Modification records:
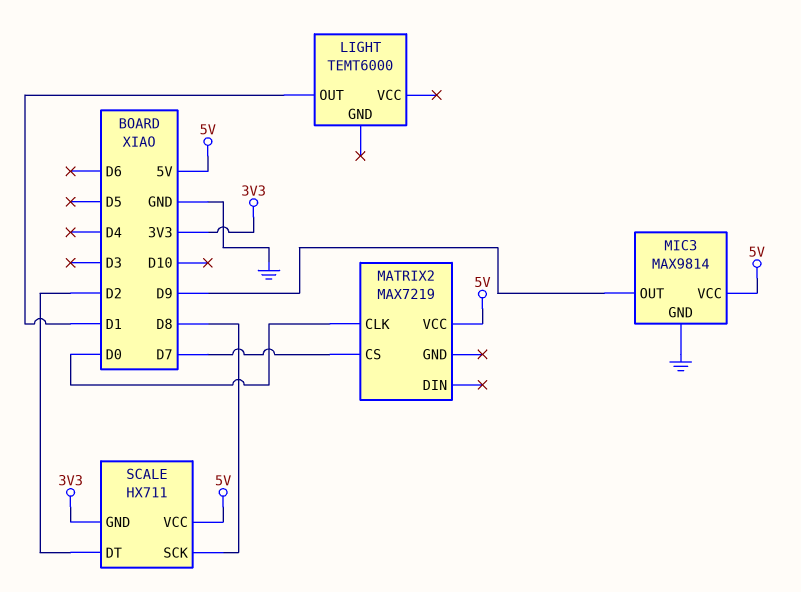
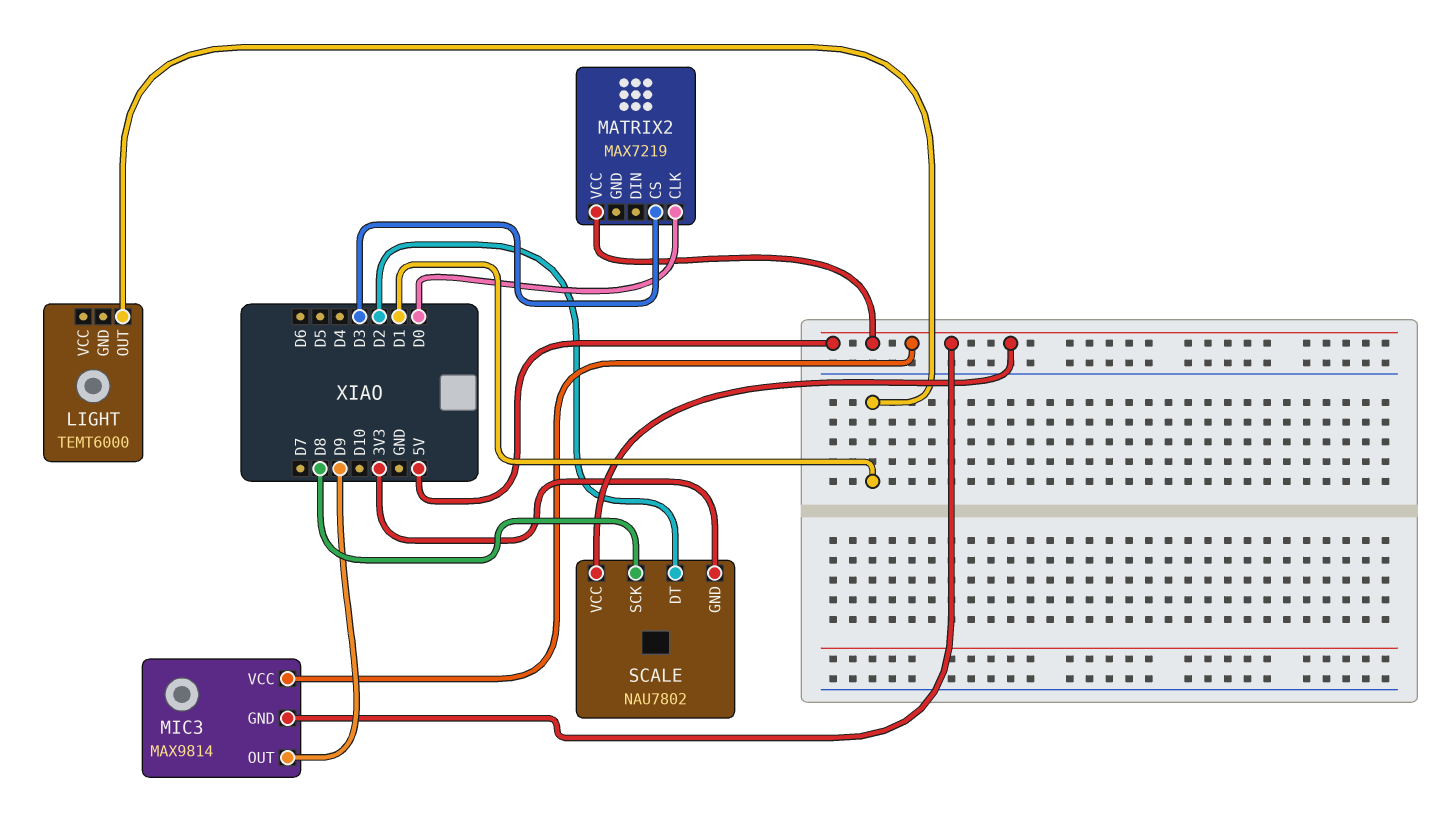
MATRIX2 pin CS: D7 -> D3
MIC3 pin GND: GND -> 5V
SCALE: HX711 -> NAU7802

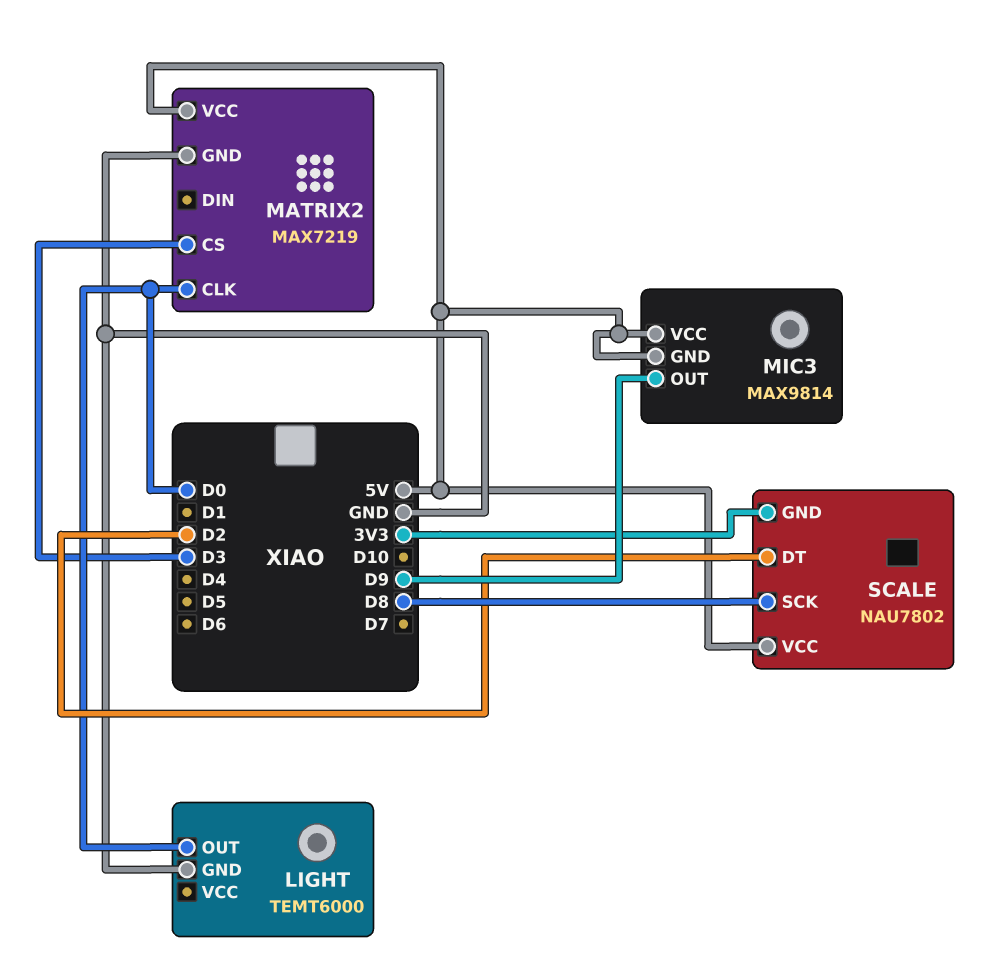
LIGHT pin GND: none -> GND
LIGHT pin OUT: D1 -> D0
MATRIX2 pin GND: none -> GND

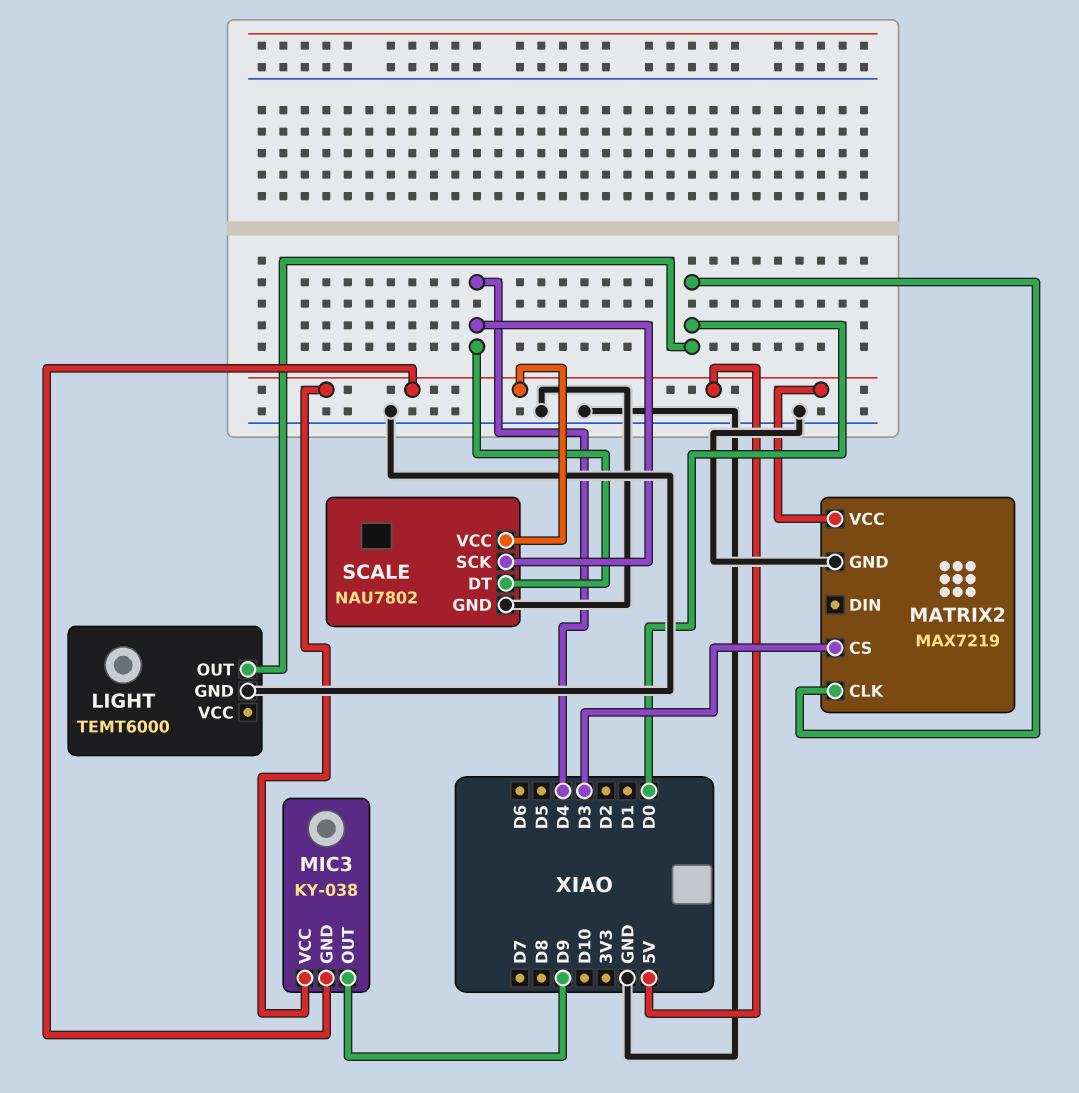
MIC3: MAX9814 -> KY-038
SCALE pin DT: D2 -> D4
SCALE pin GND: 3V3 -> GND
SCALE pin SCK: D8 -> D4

▶ [Problem details]
The data above must be given again in full and unaltered, minus its images.

▶ [Response area]
MATRIX2 pin CS: D7 -> D3
MIC3 pin GND: GND -> 5V
SCALE: HX711 -> NAU7802

LIGHT pin GND: none -> GND
LIGHT pin OUT: D1 -> D0
MATRIX2 pin GND: none -> GND

MIC3: MAX9814 -> KY-038
SCALE pin DT: D2 -> D4
SCALE pin GND: 3V3 -> GND
SCALE pin SCK: D8 -> D4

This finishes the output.